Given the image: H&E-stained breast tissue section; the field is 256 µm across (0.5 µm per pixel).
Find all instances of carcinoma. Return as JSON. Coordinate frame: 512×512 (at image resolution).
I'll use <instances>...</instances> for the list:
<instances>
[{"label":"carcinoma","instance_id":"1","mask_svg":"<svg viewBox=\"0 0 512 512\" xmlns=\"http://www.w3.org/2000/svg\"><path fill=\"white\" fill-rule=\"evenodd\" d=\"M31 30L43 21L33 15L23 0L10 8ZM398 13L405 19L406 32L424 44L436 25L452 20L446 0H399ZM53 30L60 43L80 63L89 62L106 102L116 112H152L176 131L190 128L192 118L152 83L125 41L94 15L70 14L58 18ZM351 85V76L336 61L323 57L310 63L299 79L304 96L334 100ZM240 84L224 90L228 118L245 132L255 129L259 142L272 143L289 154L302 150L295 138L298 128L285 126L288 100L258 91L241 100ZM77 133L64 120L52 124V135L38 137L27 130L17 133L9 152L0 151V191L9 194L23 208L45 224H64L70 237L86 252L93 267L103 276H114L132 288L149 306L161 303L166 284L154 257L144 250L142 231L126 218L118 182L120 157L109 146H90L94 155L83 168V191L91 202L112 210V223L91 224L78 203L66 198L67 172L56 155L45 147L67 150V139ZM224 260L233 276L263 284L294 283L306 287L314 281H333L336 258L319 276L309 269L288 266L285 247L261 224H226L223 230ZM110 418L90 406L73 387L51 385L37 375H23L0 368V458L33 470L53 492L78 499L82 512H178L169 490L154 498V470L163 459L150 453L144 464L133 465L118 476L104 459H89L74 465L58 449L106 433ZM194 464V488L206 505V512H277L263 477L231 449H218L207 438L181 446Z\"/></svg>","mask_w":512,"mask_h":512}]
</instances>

#### [PROBLEM TO SOLVE]
Output the lines above verbatim and in full.

#### [RESULT OF THIS EXERCISE]
Given the image: H&E-stained breast tissue section; the field is 256 µm across (0.5 µm per pixel).
Find all instances of carcinoma. Return as JSON. Coordinate frame: 512×512 (at image resolution).
I'll use <instances>...</instances> for the list:
<instances>
[{"label":"carcinoma","instance_id":"1","mask_svg":"<svg viewBox=\"0 0 512 512\" xmlns=\"http://www.w3.org/2000/svg\"><path fill=\"white\" fill-rule=\"evenodd\" d=\"M31 30L43 21L33 15L23 0L10 8ZM398 13L405 19L406 32L424 44L436 25L452 20L446 0H399ZM53 30L60 43L80 63L89 62L106 102L116 112H152L176 131L190 128L192 118L152 83L125 41L94 15L70 14L58 18ZM351 85V76L336 61L323 57L310 63L299 79L304 96L334 100ZM240 84L224 90L228 118L245 132L255 129L259 142L272 143L289 154L302 150L295 138L298 128L285 126L288 100L258 91L241 100ZM77 133L64 120L52 124V135L38 137L27 130L17 133L9 152L0 151V191L9 194L23 208L45 224H64L70 237L86 252L93 267L103 276H114L132 288L149 306L161 303L166 284L154 257L144 250L142 231L126 218L118 182L120 157L109 146H90L94 155L83 168V191L91 202L112 210V223L91 224L78 203L66 198L67 172L56 155L45 147L67 150V139ZM224 260L233 276L263 284L294 283L306 287L314 281H333L336 258L319 276L309 269L288 266L285 247L261 224H226L223 230ZM110 418L90 406L73 387L51 385L37 375H23L0 368V458L33 470L53 492L78 499L82 512H178L169 490L154 498V470L163 459L150 453L144 464L133 465L118 476L104 459H89L74 465L58 449L106 433ZM194 464V488L206 505V512H277L263 477L231 449H218L207 438L181 446Z\"/></svg>","mask_w":512,"mask_h":512}]
</instances>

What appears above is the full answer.